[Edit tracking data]
______

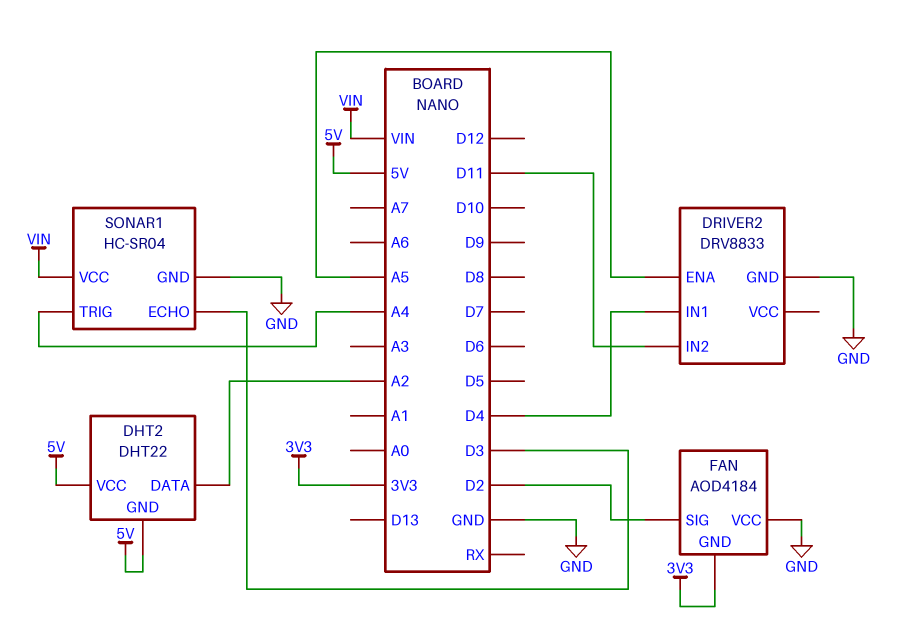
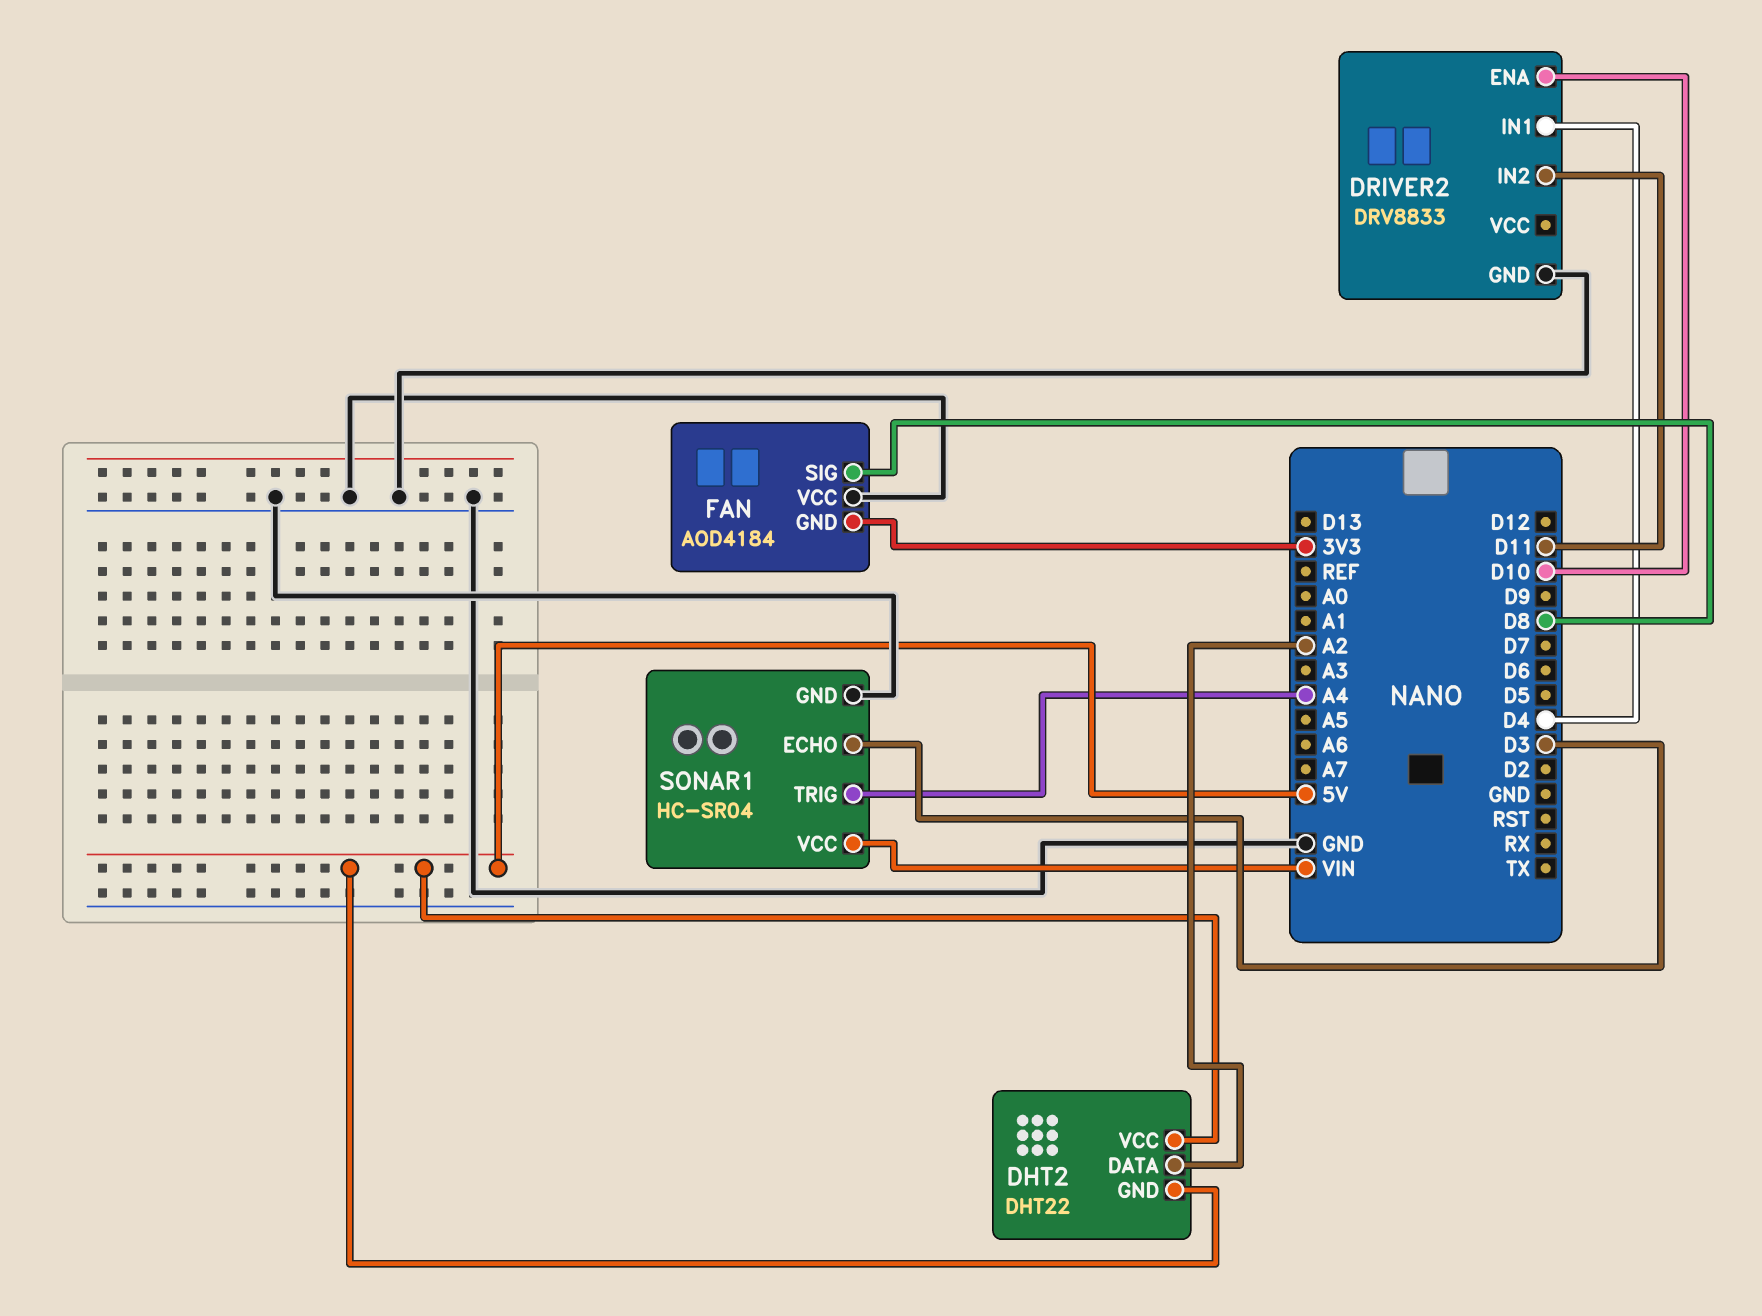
DRIVER2 pin ENA: A5 -> D10
FAN pin SIG: D2 -> D8

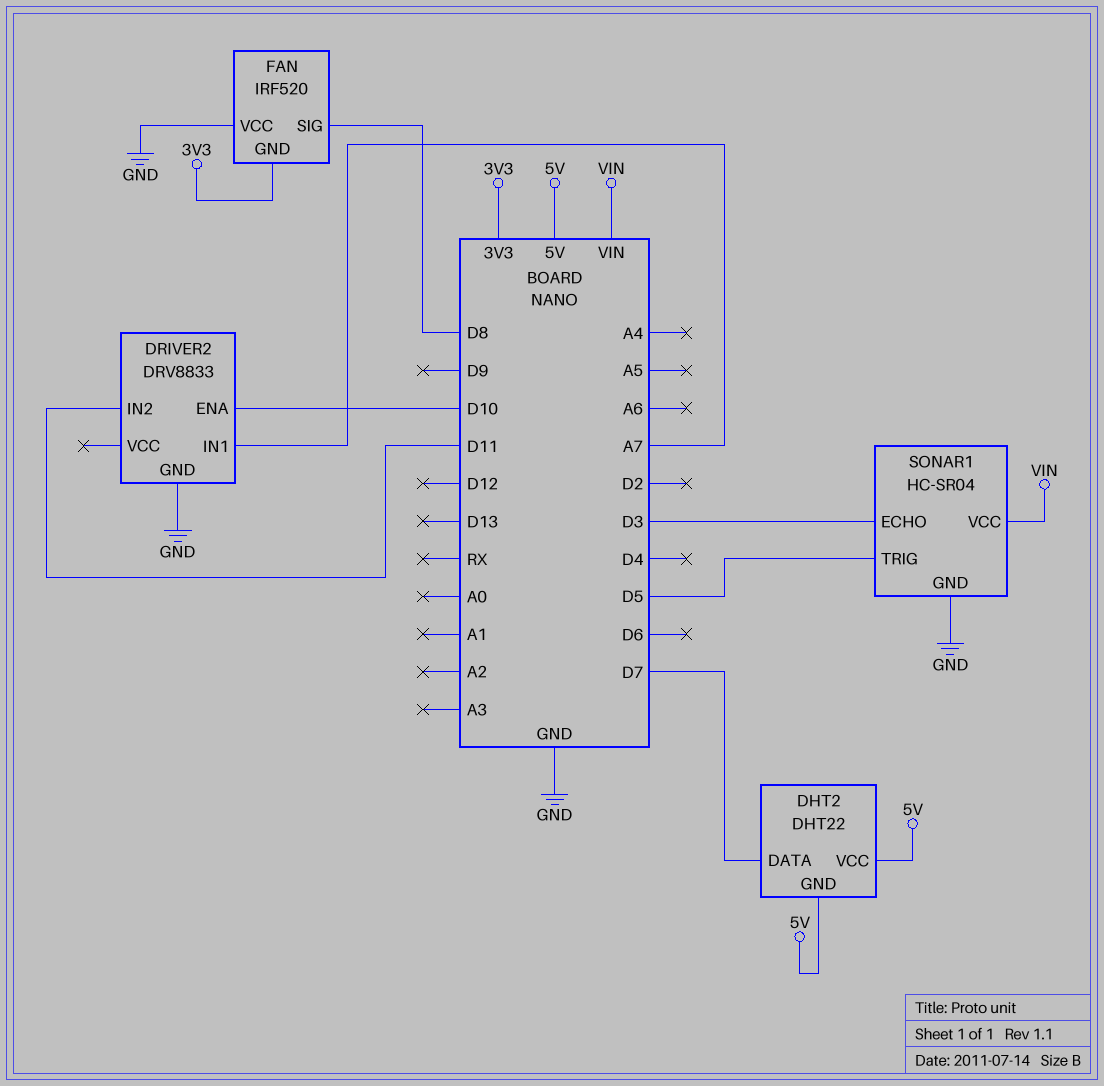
DHT2 pin DATA: A2 -> D7
DRIVER2 pin IN1: D4 -> A7
FAN: AOD4184 -> IRF520
SONAR1 pin TRIG: A4 -> D5

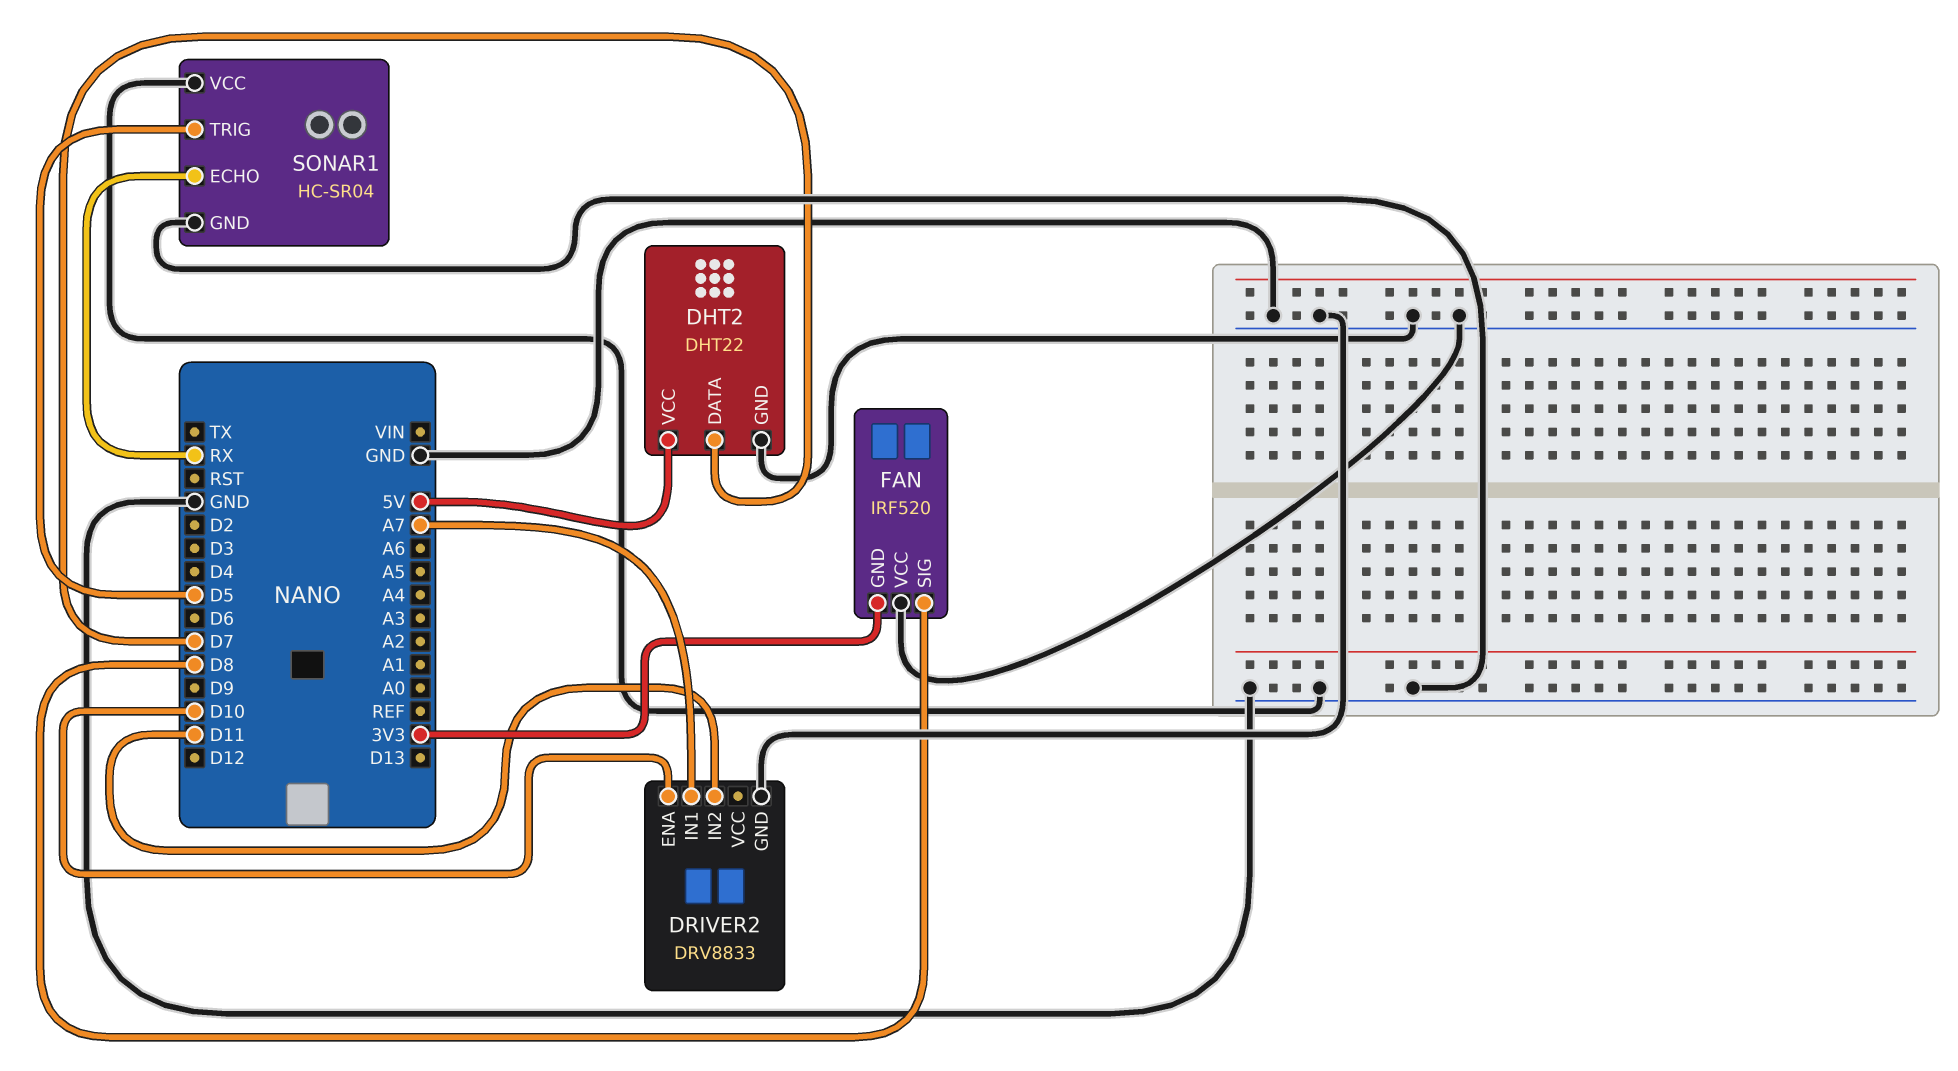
DHT2 pin GND: 5V -> GND
SONAR1 pin ECHO: D3 -> RX
SONAR1 pin VCC: VIN -> GND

______

Exercise brief: With the pictures left out, transcribe exactly the lines from the line holding "DRIVER2 pin IN1: D4 -> A7" through the closing line of the entries.

Solved exercise:
DRIVER2 pin IN1: D4 -> A7
FAN: AOD4184 -> IRF520
SONAR1 pin TRIG: A4 -> D5

DHT2 pin GND: 5V -> GND
SONAR1 pin ECHO: D3 -> RX
SONAR1 pin VCC: VIN -> GND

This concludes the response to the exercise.